§ **Instructions for the task**: Each line that contains "blue" needs to be copied from the listing.
(Beginning of Given data)
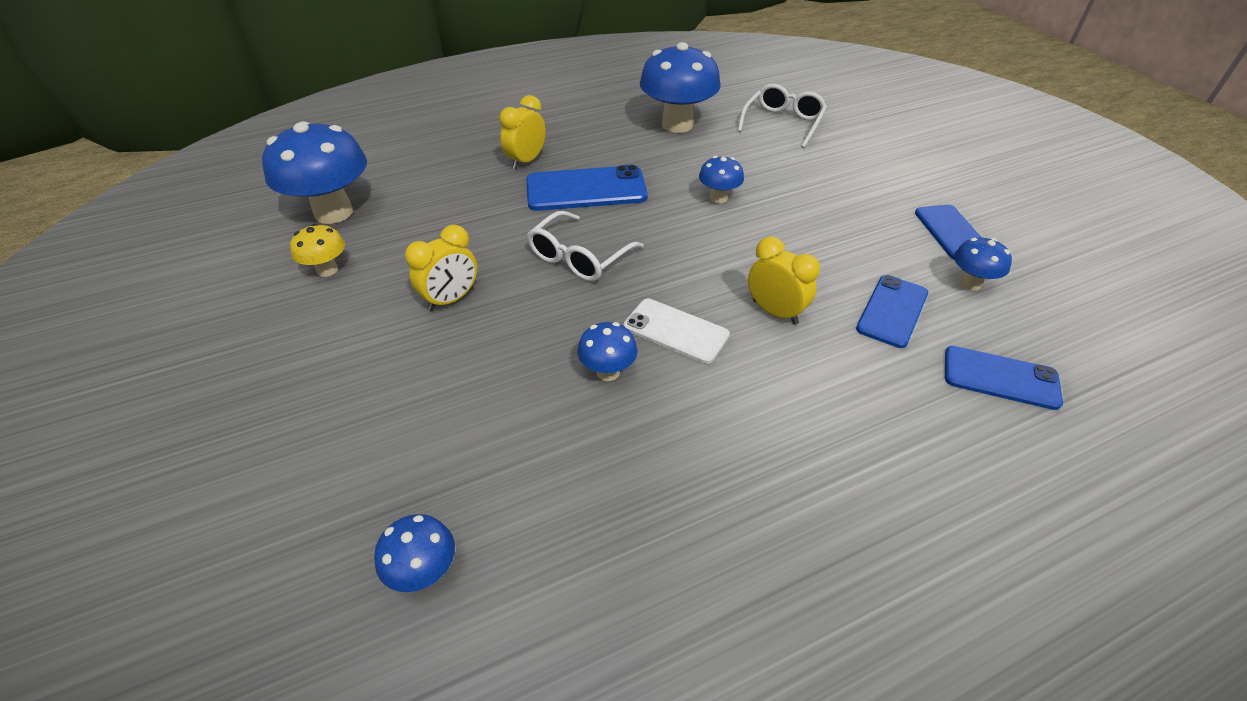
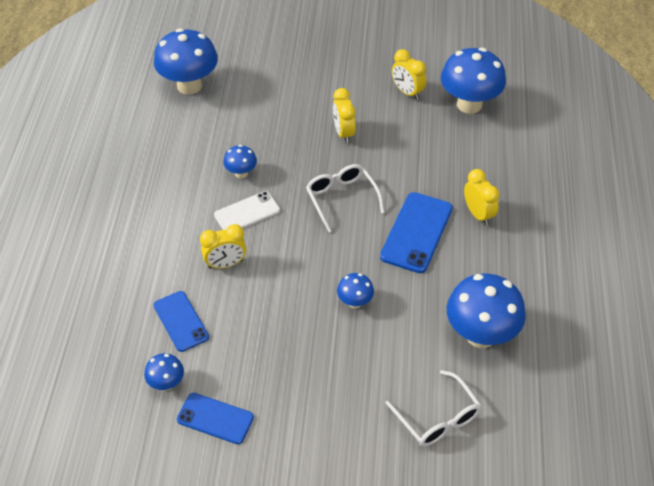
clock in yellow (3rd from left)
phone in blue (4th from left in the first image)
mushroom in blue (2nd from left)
(End of Given data)
§ **Answer for this exercise**:
phone in blue (4th from left in the first image)
mushroom in blue (2nd from left)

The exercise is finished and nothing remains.